:: PROBLEM TO SOLVE ::
Copy out the lines that follow word for word, from the line with "No, white matte cabinet" up to and including the line with "Does white plastic switch at lower right touch".

(Lines from a spatial reasoning dataset)

%%

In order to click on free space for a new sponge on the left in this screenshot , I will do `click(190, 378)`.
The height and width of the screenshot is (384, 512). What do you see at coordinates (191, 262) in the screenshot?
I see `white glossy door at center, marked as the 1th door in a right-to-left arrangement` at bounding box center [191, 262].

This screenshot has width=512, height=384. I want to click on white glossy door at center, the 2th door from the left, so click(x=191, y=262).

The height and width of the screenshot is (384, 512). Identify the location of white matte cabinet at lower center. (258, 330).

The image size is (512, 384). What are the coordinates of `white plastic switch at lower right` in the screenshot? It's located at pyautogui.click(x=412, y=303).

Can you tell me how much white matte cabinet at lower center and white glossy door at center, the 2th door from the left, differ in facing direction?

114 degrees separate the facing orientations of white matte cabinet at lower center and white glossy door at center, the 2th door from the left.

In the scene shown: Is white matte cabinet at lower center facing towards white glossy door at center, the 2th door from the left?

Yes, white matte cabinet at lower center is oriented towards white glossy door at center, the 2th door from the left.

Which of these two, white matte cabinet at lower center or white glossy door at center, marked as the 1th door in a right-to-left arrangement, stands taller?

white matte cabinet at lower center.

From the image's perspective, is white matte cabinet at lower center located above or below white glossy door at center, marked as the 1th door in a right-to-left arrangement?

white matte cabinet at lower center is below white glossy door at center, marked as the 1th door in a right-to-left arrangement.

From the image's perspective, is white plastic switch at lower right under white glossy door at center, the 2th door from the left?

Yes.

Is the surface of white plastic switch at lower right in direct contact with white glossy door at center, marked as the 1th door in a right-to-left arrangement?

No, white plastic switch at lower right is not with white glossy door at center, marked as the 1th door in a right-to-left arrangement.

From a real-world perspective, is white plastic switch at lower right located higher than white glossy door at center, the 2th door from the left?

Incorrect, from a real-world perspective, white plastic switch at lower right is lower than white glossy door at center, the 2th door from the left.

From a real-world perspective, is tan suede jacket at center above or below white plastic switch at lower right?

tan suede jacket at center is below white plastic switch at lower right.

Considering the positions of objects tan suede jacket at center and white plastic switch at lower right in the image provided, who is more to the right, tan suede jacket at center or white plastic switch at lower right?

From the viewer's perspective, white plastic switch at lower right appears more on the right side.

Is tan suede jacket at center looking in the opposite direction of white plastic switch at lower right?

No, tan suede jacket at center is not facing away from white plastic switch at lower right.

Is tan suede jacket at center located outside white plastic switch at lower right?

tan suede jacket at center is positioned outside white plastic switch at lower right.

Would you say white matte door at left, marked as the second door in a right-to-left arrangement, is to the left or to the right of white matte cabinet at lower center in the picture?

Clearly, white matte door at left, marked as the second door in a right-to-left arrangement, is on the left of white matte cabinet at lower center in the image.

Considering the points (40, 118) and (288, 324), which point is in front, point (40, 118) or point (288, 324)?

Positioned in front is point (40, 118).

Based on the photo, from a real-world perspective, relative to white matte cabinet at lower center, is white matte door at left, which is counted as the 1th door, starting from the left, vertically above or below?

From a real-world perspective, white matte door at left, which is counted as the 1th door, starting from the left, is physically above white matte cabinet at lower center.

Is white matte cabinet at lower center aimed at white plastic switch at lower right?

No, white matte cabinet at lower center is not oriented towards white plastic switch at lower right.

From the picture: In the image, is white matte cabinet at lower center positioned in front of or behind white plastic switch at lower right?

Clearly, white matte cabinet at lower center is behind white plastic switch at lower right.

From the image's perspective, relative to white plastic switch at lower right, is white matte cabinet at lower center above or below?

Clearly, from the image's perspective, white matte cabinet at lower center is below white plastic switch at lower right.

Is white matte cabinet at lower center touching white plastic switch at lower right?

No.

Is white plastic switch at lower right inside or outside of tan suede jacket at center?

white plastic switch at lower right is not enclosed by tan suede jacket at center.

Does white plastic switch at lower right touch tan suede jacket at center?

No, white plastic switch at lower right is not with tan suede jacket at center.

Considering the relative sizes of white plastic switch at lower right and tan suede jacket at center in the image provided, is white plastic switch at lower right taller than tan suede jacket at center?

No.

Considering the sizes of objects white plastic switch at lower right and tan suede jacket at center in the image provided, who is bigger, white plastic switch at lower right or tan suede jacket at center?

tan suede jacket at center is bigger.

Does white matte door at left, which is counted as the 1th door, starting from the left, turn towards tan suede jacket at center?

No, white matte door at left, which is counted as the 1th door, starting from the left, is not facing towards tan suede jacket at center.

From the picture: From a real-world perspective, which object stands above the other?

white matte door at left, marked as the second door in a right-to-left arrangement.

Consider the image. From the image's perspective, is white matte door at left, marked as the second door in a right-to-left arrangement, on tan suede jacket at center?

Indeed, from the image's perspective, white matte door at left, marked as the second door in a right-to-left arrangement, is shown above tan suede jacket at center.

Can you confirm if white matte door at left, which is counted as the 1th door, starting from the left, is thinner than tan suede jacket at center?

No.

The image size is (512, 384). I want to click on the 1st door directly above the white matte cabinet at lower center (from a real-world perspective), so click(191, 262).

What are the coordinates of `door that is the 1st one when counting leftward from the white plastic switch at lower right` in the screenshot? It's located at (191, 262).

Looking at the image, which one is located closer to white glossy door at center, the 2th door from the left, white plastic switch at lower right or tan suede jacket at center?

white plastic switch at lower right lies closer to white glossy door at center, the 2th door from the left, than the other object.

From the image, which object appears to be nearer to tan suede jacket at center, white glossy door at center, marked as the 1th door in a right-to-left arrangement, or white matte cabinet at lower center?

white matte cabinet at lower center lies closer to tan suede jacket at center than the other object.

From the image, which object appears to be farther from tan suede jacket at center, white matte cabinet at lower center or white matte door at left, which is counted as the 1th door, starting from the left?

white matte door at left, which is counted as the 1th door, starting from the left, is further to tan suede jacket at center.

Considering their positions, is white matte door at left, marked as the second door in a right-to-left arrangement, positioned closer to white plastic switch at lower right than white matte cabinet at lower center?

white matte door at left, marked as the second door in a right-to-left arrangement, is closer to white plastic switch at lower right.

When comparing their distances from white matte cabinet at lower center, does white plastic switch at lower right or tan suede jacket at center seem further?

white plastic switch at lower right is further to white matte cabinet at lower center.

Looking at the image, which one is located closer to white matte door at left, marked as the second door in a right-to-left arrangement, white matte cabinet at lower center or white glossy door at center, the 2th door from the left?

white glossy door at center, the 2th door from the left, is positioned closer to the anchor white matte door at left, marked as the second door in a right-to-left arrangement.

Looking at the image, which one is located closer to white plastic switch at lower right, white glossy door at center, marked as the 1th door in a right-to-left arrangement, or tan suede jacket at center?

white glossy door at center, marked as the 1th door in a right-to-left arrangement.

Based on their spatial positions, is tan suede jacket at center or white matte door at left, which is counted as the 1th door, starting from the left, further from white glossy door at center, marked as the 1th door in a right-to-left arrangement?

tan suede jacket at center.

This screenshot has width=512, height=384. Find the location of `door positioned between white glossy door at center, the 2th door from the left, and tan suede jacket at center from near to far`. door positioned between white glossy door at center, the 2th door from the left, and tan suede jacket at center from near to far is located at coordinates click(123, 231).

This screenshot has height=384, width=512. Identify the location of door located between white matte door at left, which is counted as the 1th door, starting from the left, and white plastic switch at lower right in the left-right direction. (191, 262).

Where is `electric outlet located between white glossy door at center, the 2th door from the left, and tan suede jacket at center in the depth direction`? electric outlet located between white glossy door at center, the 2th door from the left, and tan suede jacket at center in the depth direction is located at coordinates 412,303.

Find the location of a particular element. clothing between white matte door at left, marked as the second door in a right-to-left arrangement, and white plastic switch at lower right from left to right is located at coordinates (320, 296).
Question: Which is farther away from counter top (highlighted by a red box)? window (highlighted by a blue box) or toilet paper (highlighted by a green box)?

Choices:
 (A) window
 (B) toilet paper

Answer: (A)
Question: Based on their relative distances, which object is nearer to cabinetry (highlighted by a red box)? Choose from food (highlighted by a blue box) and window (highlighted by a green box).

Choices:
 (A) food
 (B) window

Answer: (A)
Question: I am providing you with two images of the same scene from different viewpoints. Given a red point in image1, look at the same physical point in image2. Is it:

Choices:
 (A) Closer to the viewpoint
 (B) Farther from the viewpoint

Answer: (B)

%%

:: EXERCISE ANSWER ::
No, white matte cabinet at lower center is not oriented towards white plastic switch at lower right.

From the picture: In the image, is white matte cabinet at lower center positioned in front of or behind white plastic switch at lower right?

Clearly, white matte cabinet at lower center is behind white plastic switch at lower right.

From the image's perspective, relative to white plastic switch at lower right, is white matte cabinet at lower center above or below?

Clearly, from the image's perspective, white matte cabinet at lower center is below white plastic switch at lower right.

Is white matte cabinet at lower center touching white plastic switch at lower right?

No.

Is white plastic switch at lower right inside or outside of tan suede jacket at center?

white plastic switch at lower right is not enclosed by tan suede jacket at center.

Does white plastic switch at lower right touch tan suede jacket at center?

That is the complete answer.